• _Data for this exercise_:

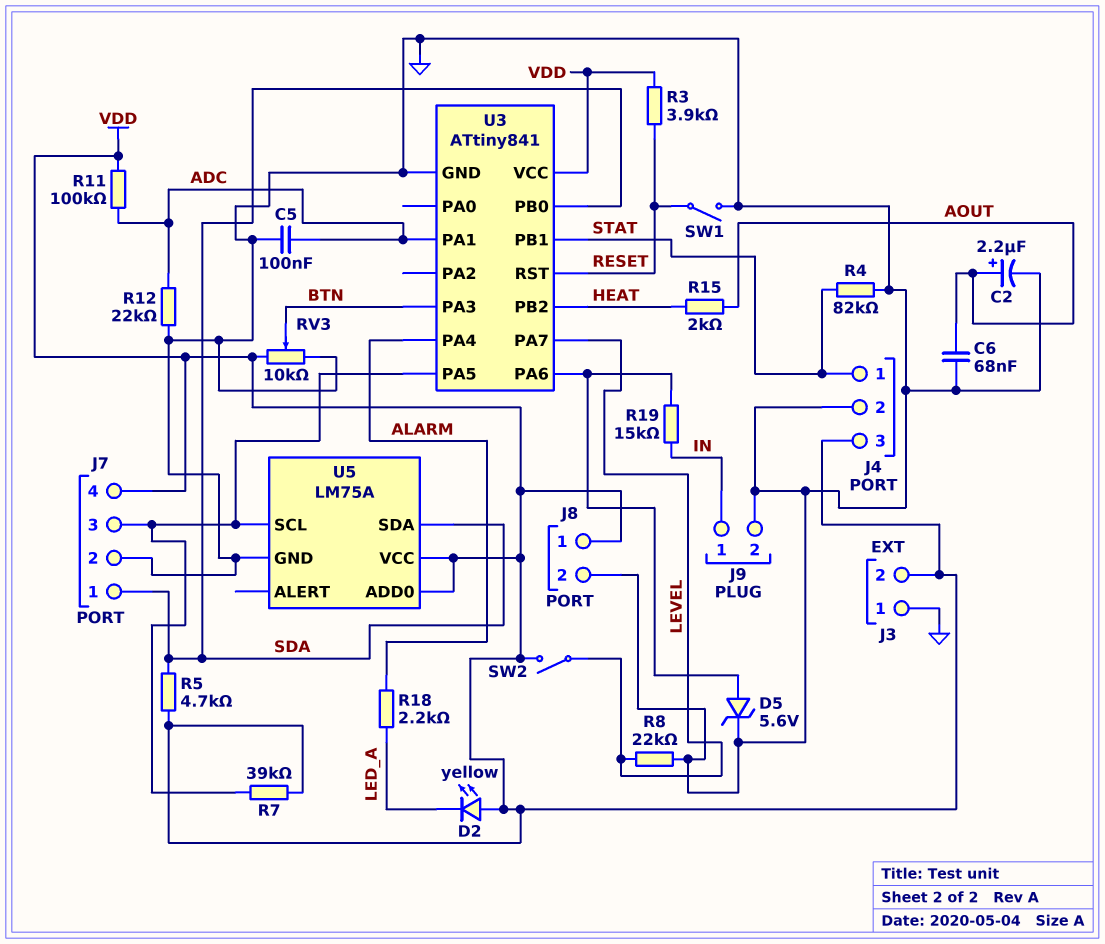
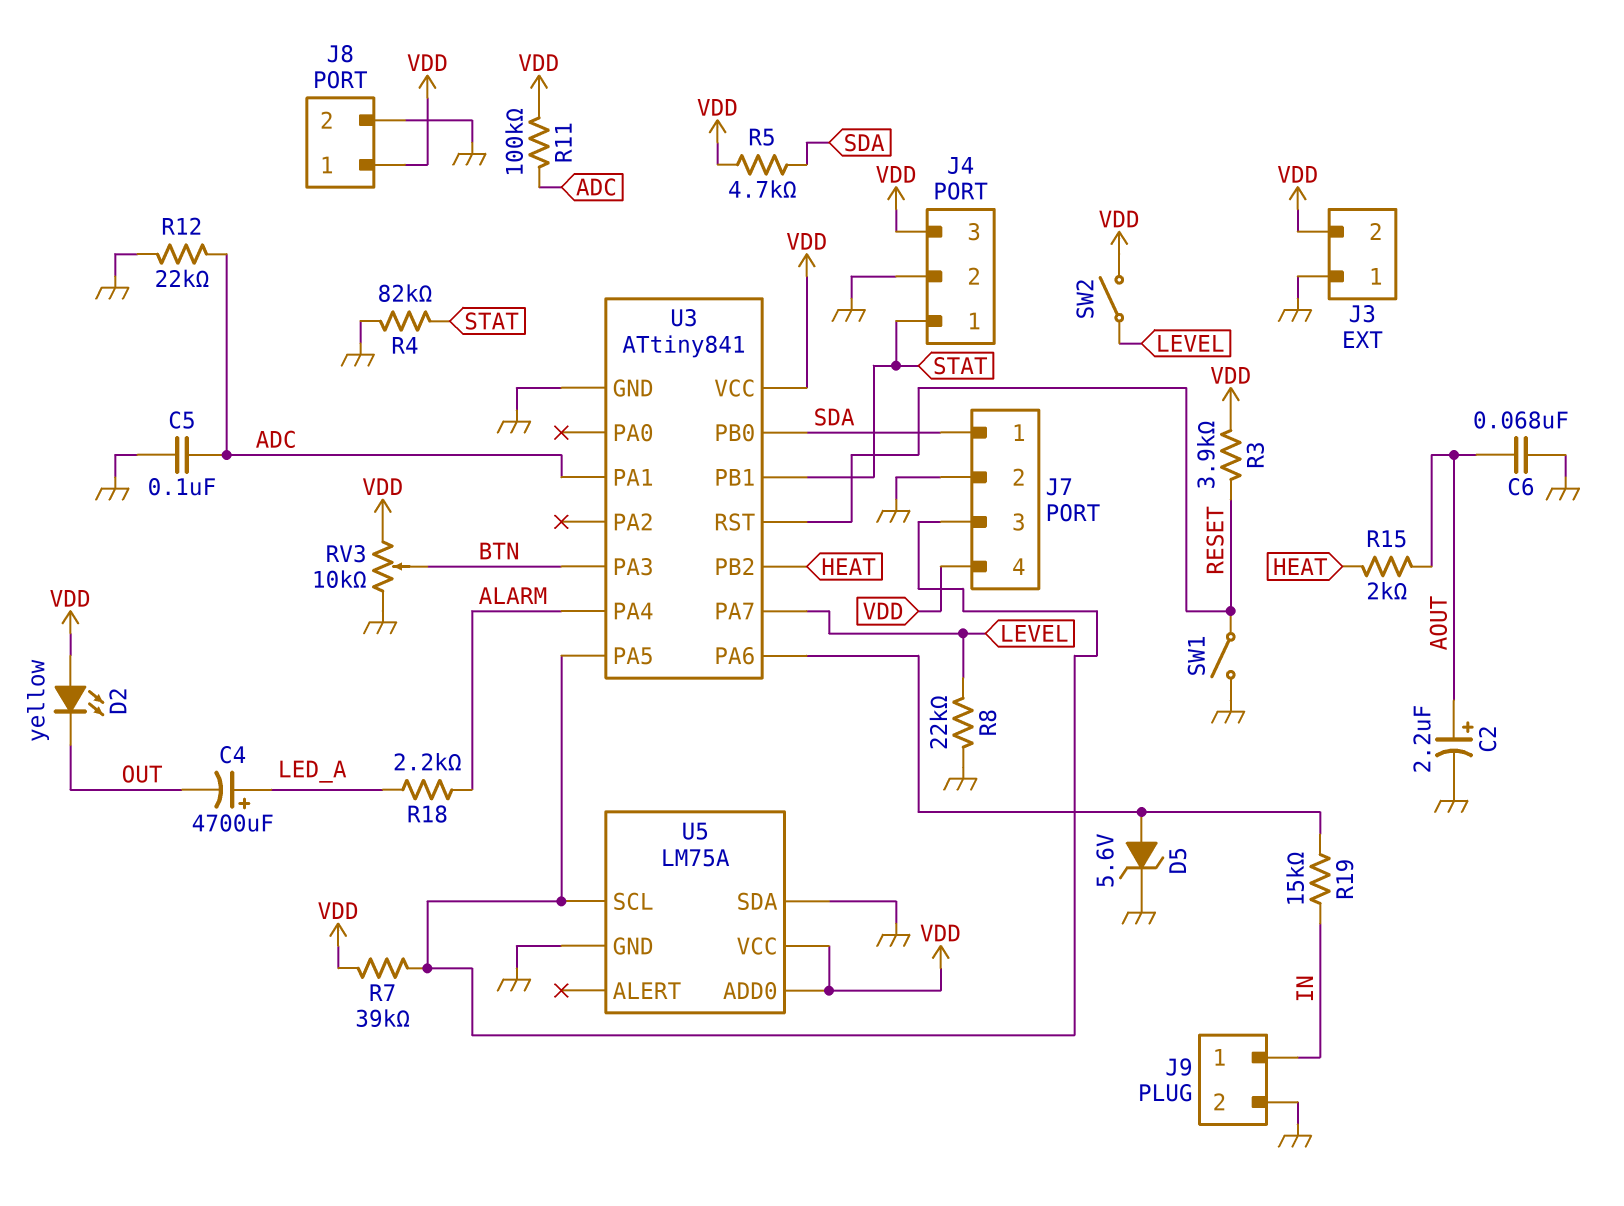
C4: none -> 4700uF (plus LED_A, minus OUT)
D2: LED yellow (A VDD, K LED_A) -> LED yellow (A VDD, K OUT)
U5 pin SDA: SDA -> GND

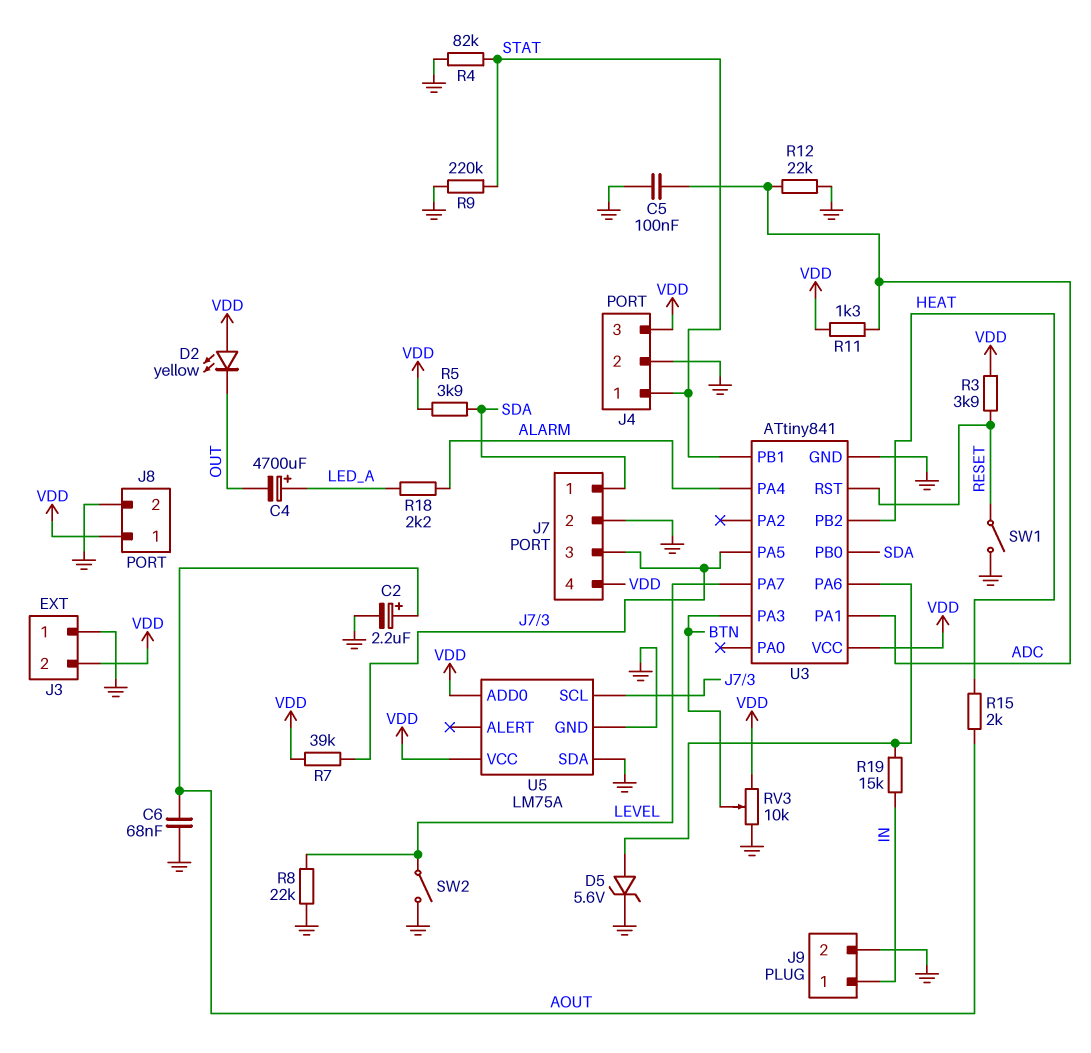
R5: 4.7k (SDA, VDD) -> 3.9k (SDA, VDD)
R9: none -> 220k (GND, STAT)
R11: 100k (ADC, VDD) -> 1.3k (ADC, VDD)
SW2: switch (LEVEL, VDD) -> switch (GND, LEVEL)

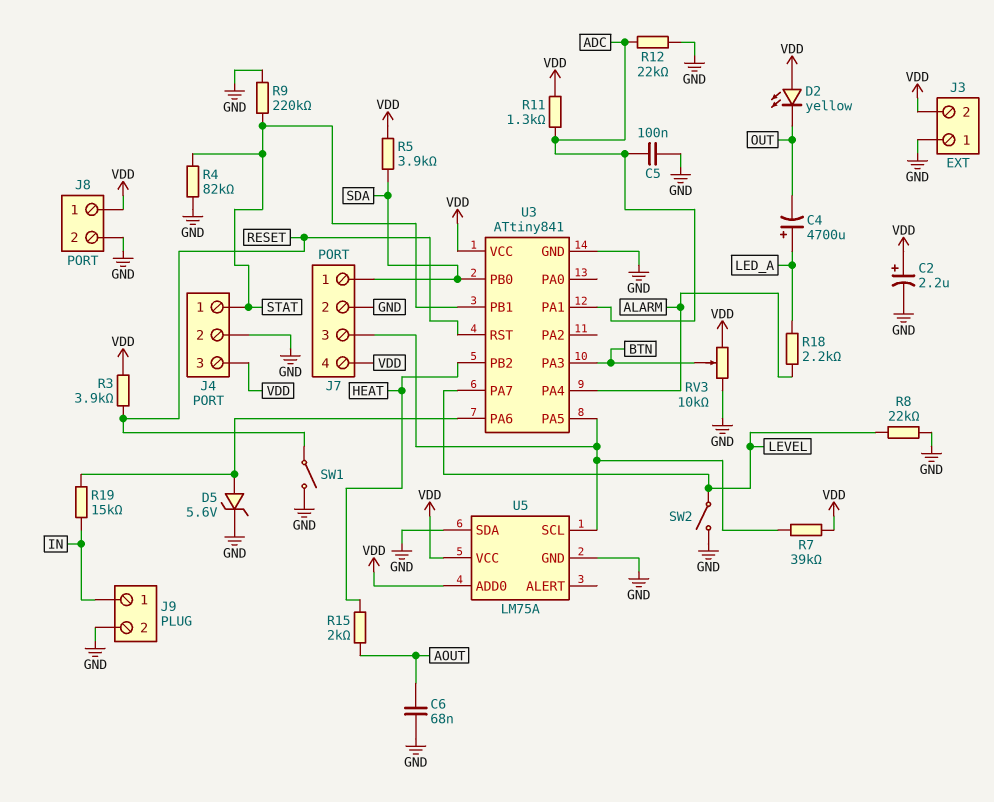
C2: 2.2uF (plus AOUT, minus GND) -> 2.2uF (plus VDD, minus GND)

• _Exercise details_:
Copy out all lines from the material above that contain the string "plus".

• _Solution below_:
C4: none -> 4700uF (plus LED_A, minus OUT)
C2: 2.2uF (plus AOUT, minus GND) -> 2.2uF (plus VDD, minus GND)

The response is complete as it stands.